### Work instruction:
Down to the last line, write out the entries below exactly and omit all pictures.

[Start of section]

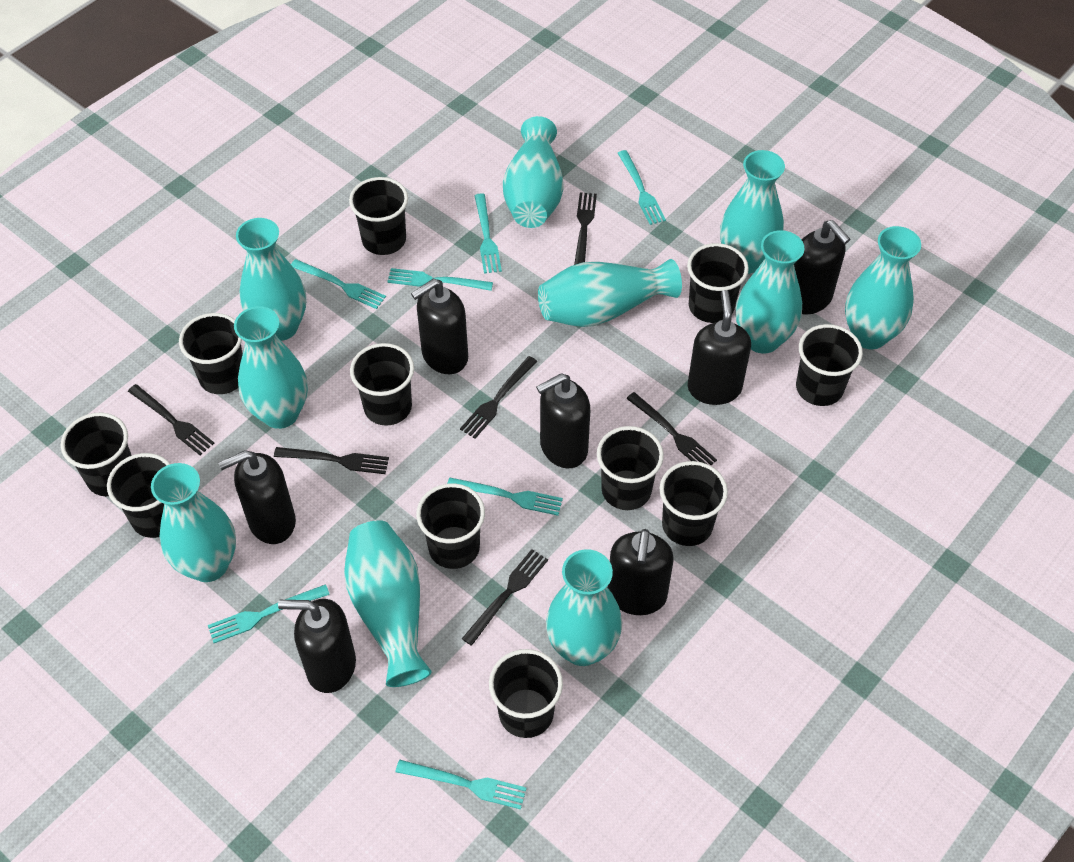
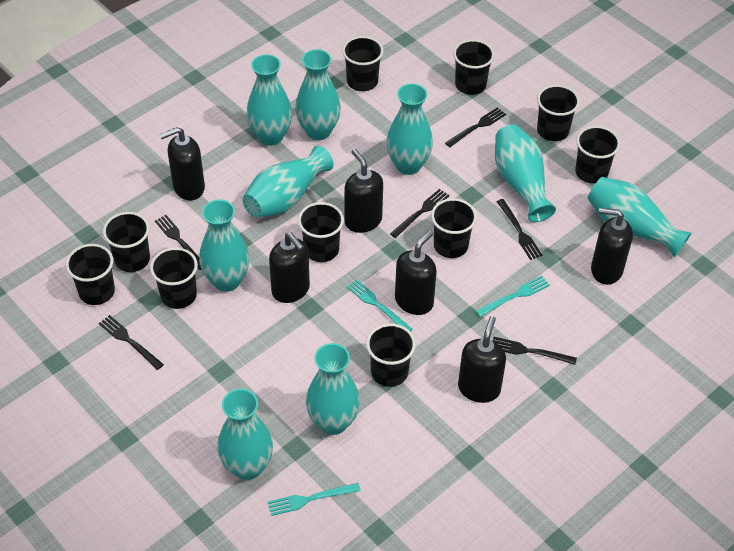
black cup: 11 -> 10
black soap dispenser: 7 -> 6
turquoise fork: 7 -> 3
turquoise vase: 10 -> 9

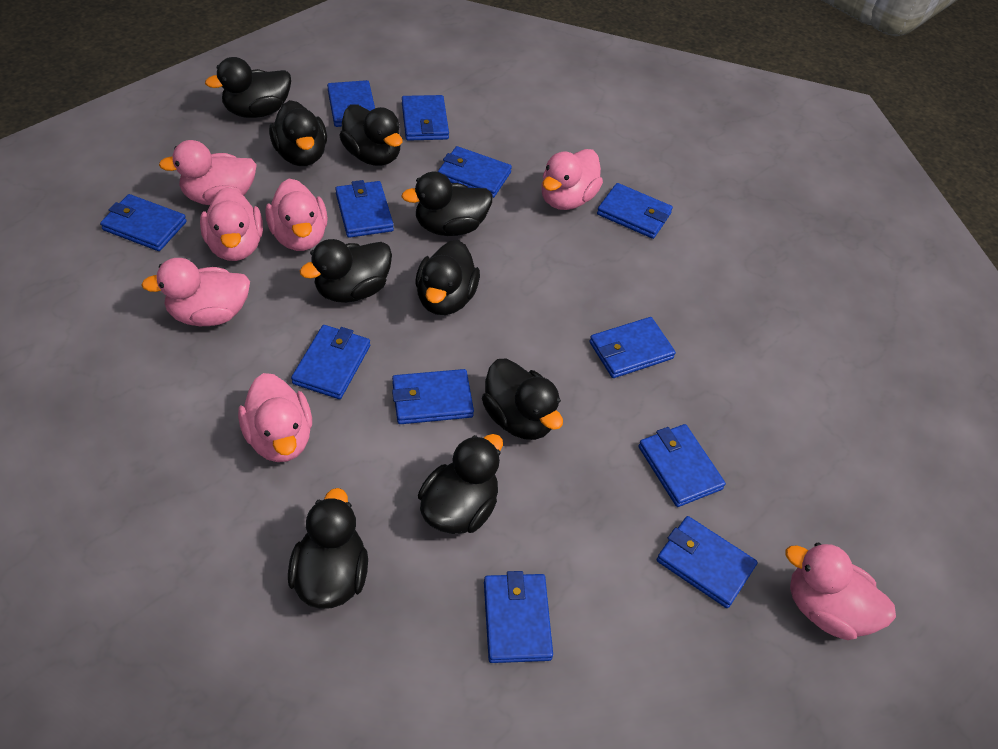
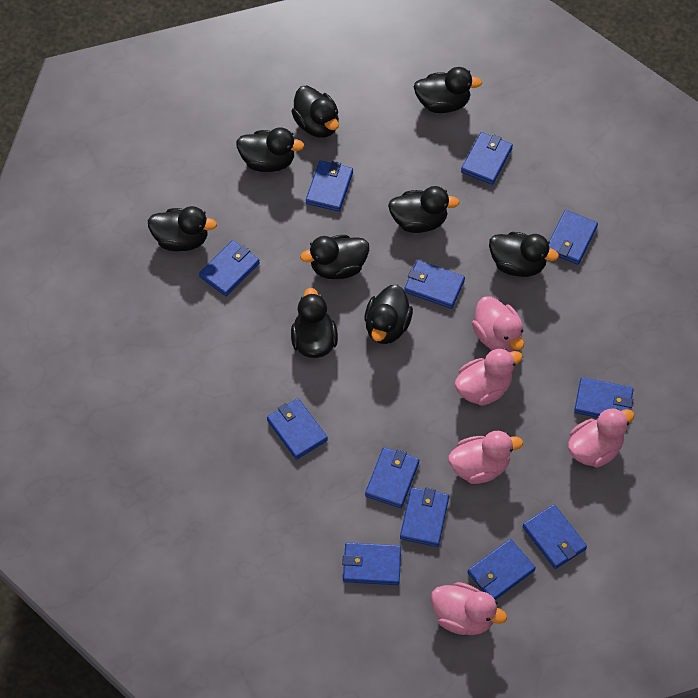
pink duck: 7 -> 5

[End of section]

### Final answer:
black cup: 11 -> 10
black soap dispenser: 7 -> 6
turquoise fork: 7 -> 3
turquoise vase: 10 -> 9

pink duck: 7 -> 5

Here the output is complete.